Records supplied: Begin
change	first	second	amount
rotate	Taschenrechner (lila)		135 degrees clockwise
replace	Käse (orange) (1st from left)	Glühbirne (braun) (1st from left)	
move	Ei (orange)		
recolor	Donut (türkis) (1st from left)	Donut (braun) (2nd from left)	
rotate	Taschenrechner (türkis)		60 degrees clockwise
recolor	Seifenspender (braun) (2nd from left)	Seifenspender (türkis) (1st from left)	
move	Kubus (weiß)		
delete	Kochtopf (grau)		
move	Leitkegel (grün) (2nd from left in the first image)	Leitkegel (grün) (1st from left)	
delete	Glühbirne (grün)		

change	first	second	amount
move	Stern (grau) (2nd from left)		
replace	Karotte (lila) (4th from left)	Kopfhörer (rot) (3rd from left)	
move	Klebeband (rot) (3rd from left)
Records supplied: End
**Exercise goal**
Extract all of the data exactly as written.

**Exercise output**
change	first	second	amount
rotate	Taschenrechner (lila)		135 degrees clockwise
replace	Käse (orange) (1st from left)	Glühbirne (braun) (1st from left)	
move	Ei (orange)		
recolor	Donut (türkis) (1st from left)	Donut (braun) (2nd from left)	
rotate	Taschenrechner (türkis)		60 degrees clockwise
recolor	Seifenspender (braun) (2nd from left)	Seifenspender (türkis) (1st from left)	
move	Kubus (weiß)		
delete	Kochtopf (grau)		
move	Leitkegel (grün) (2nd from left in the first image)	Leitkegel (grün) (1st from left)	
delete	Glühbirne (grün)		

change	first	second	amount
move	Stern (grau) (2nd from left)		
replace	Karotte (lila) (4th from left)	Kopfhörer (rot) (3rd from left)	
move	Klebeband (rot) (3rd from left)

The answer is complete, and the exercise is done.